● Materials provided
• • • •

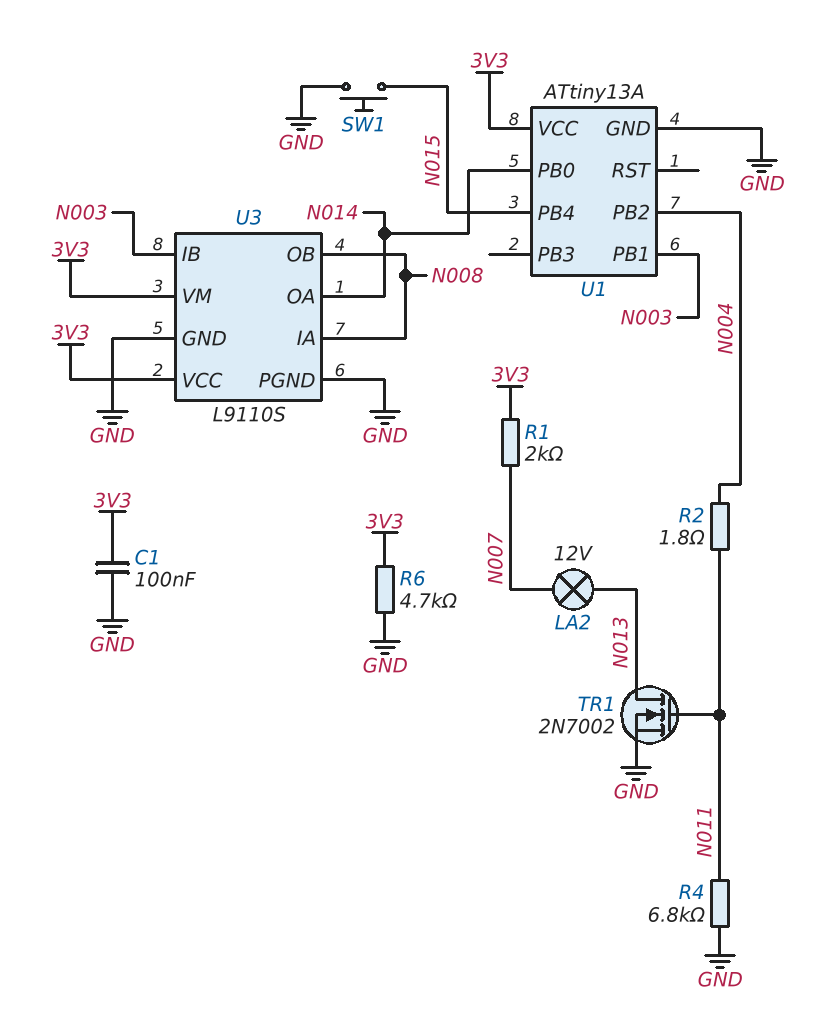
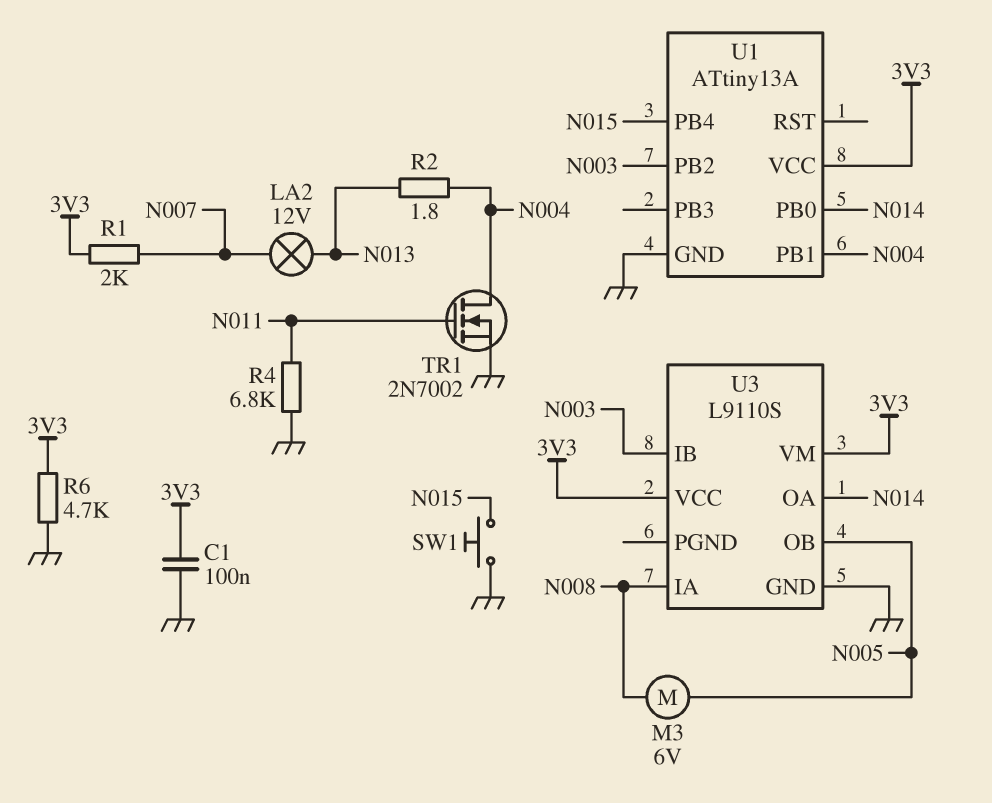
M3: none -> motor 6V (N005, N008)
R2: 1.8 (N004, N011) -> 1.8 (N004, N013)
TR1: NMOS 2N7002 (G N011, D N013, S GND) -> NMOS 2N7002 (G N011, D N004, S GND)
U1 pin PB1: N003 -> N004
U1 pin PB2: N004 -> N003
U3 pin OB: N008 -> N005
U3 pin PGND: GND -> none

• • • •

In your copy of the entries above, keep the text exact and leave out the pictures.

M3: none -> motor 6V (N005, N008)
R2: 1.8 (N004, N011) -> 1.8 (N004, N013)
TR1: NMOS 2N7002 (G N011, D N013, S GND) -> NMOS 2N7002 (G N011, D N004, S GND)
U1 pin PB1: N003 -> N004
U1 pin PB2: N004 -> N003
U3 pin OB: N008 -> N005
U3 pin PGND: GND -> none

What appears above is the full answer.